Data provided Start Marker
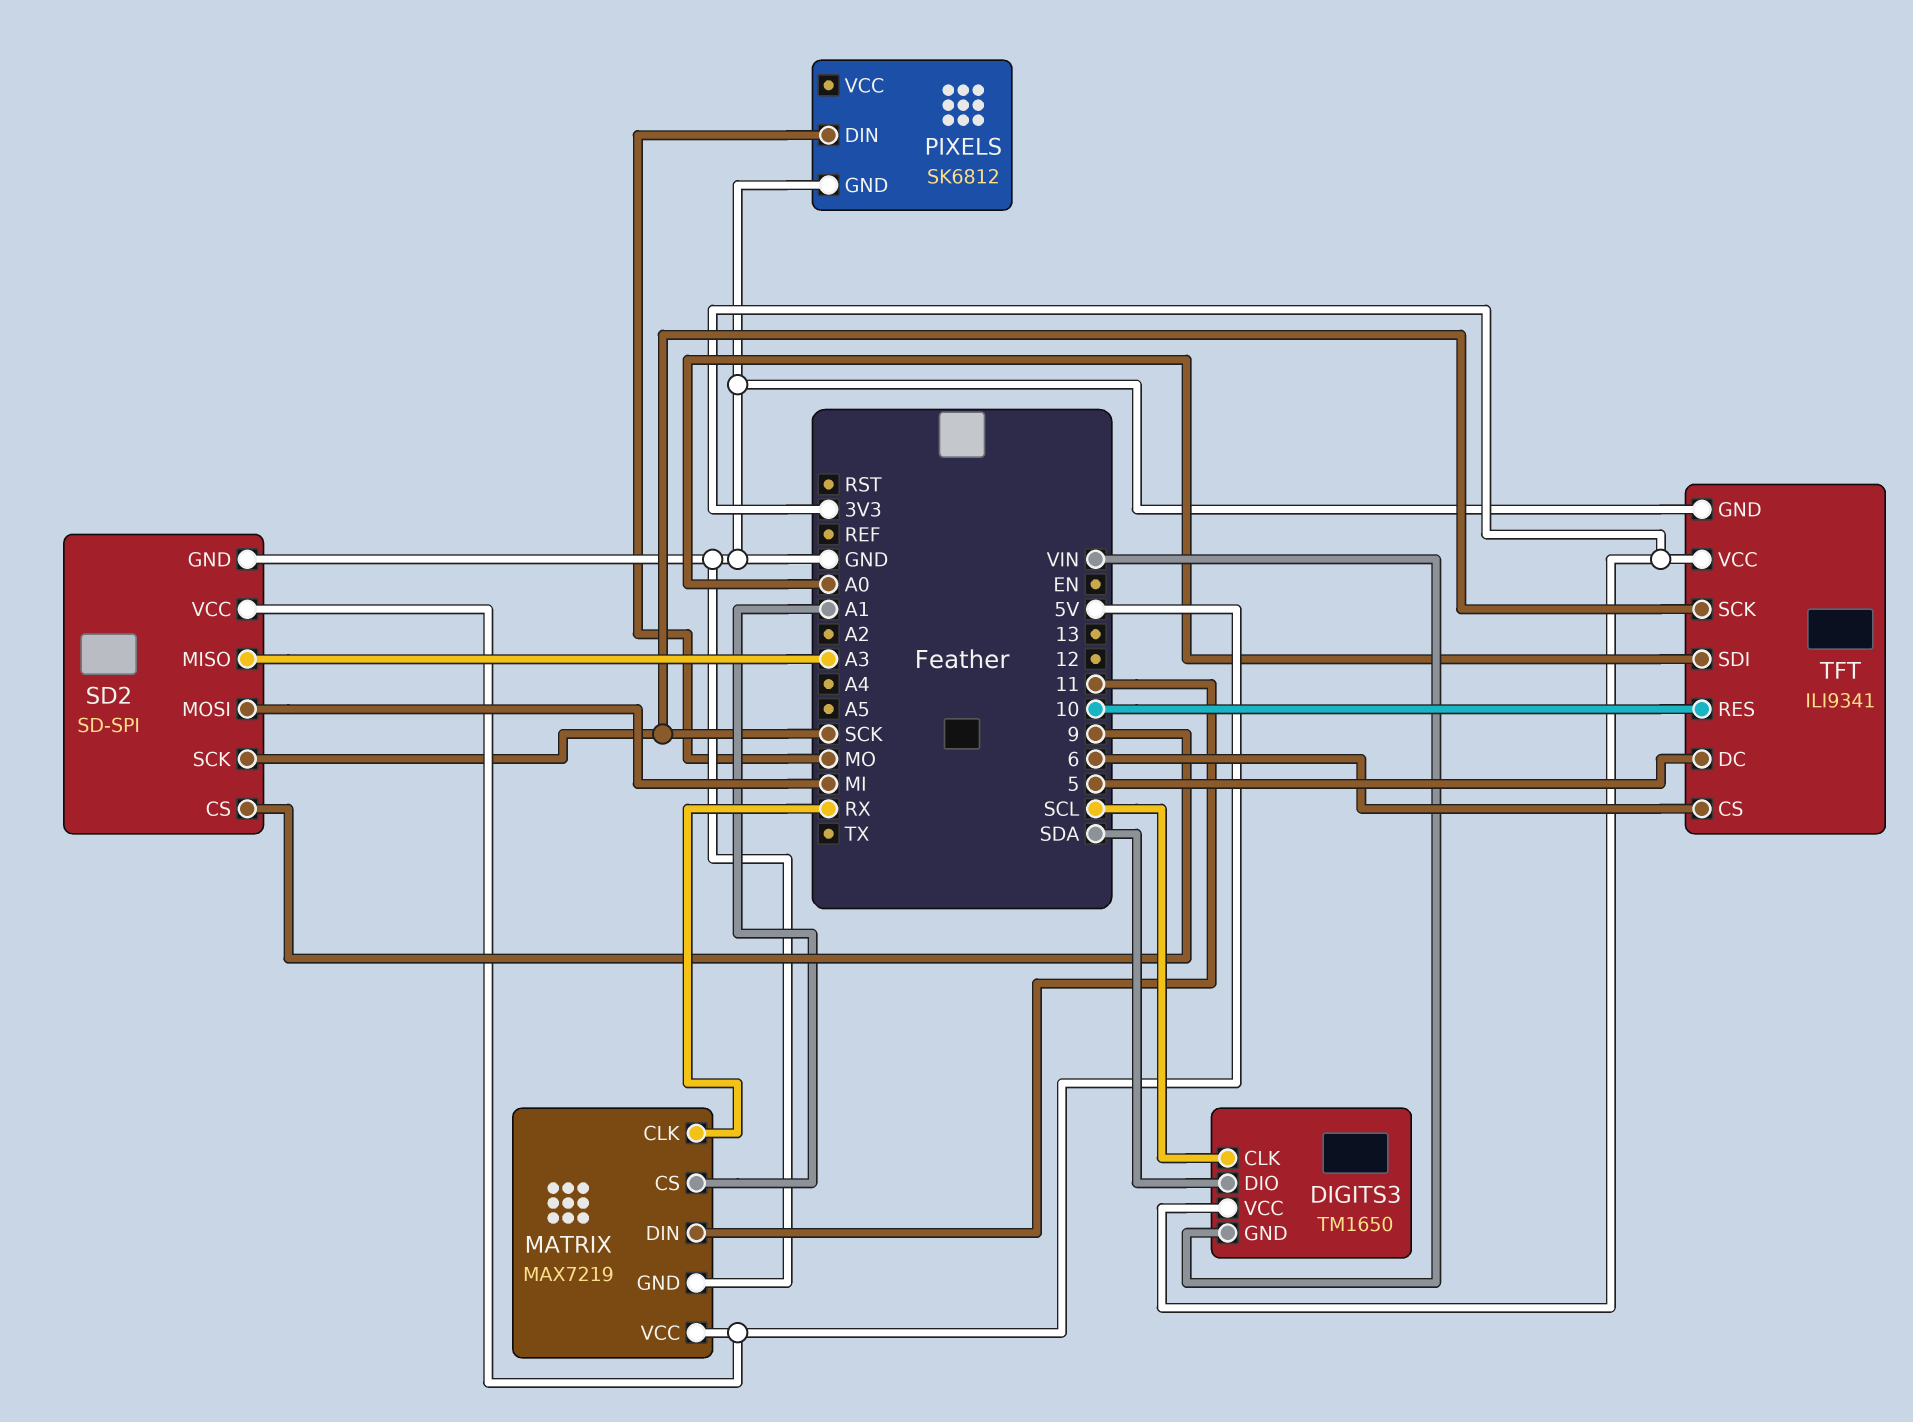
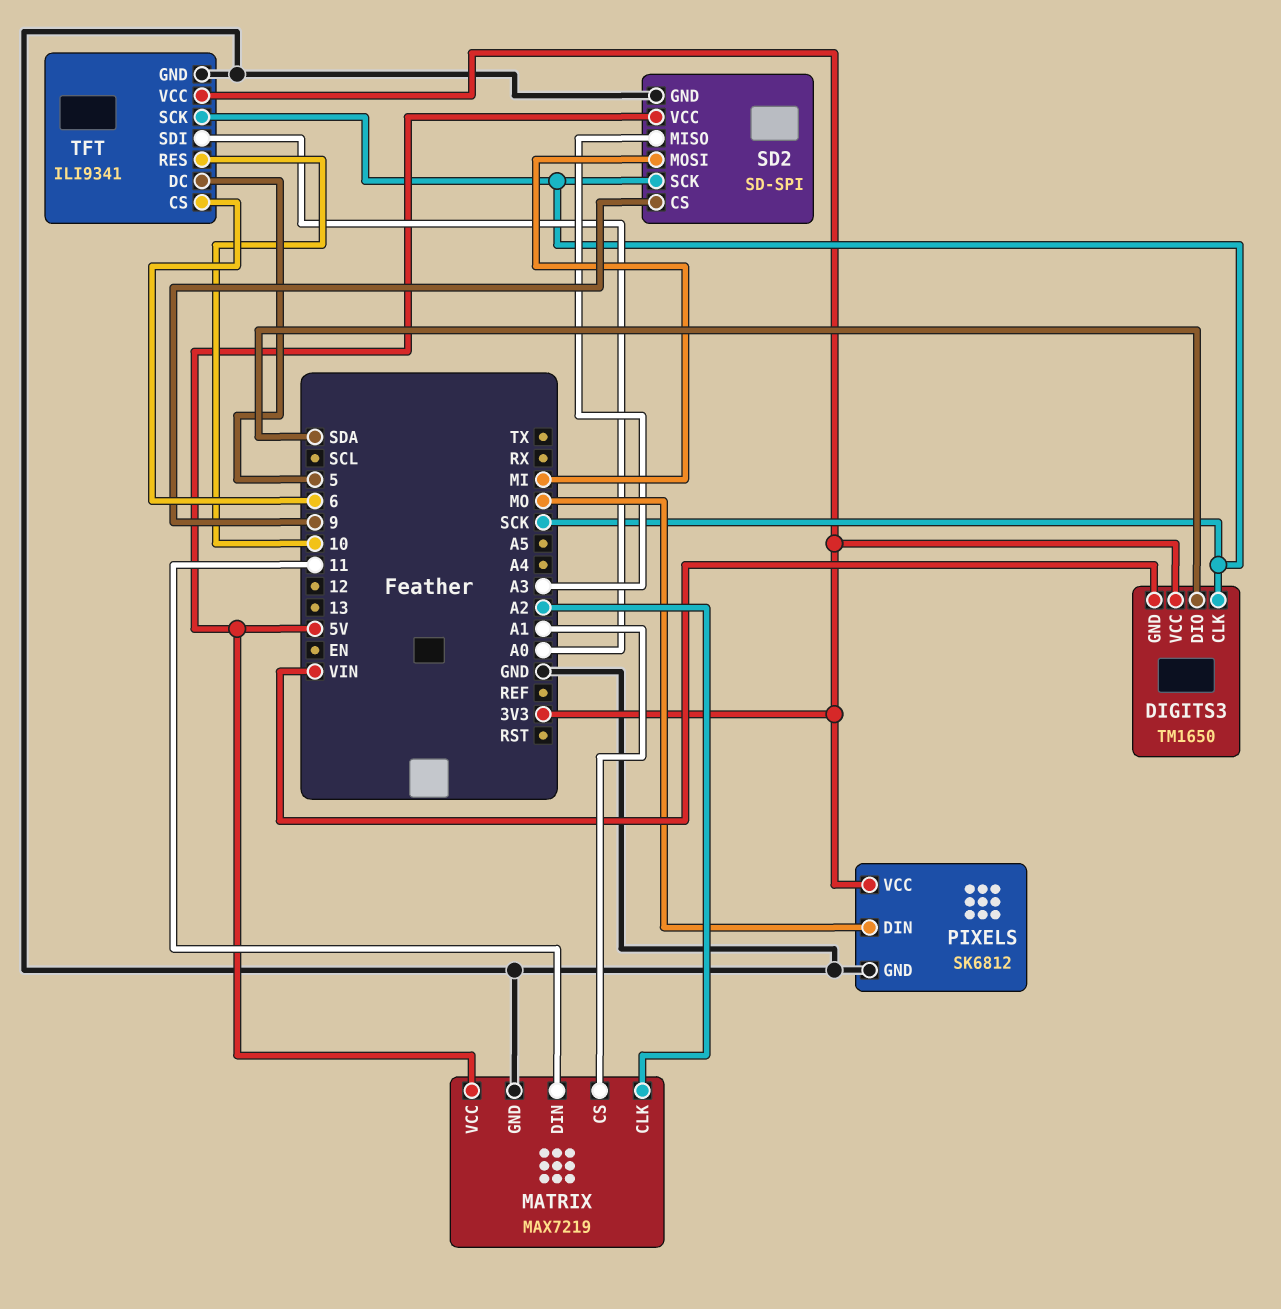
DIGITS3 pin CLK: SCL -> SCK
MATRIX pin CLK: RX -> A2
PIXELS pin VCC: none -> 3V3

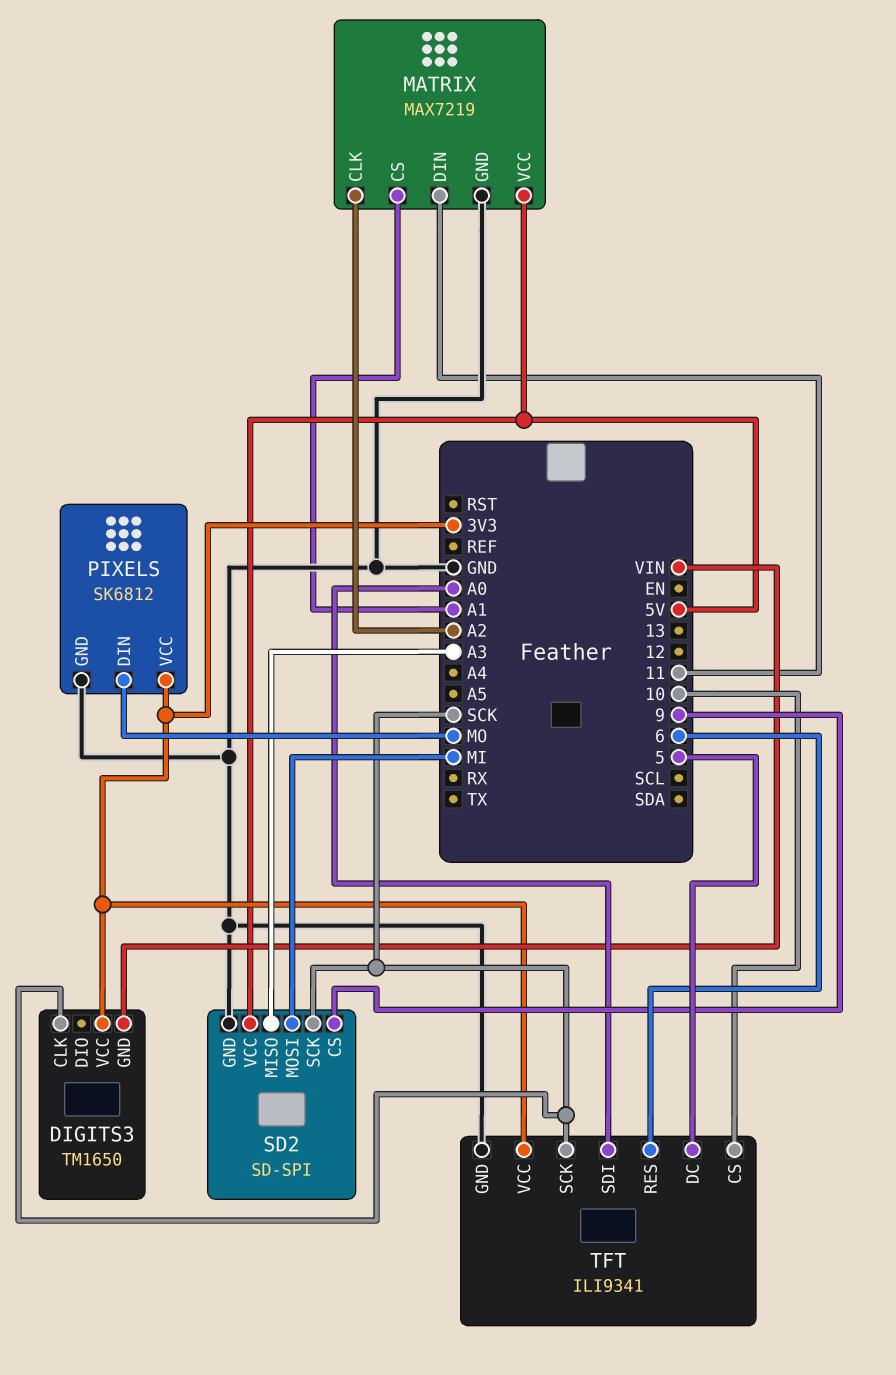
DIGITS3 pin DIO: SDA -> none
TFT pin CS: 6 -> 10
TFT pin RES: 10 -> 6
Data provided End Marker
**What the task requires:** Nothing but the lines from the one containing "PIXELS pin VCC: none -> 3V3" through the last line of the listing should be copied, each word for word and without pictures.

**Output for this exercise:**
PIXELS pin VCC: none -> 3V3

DIGITS3 pin DIO: SDA -> none
TFT pin CS: 6 -> 10
TFT pin RES: 10 -> 6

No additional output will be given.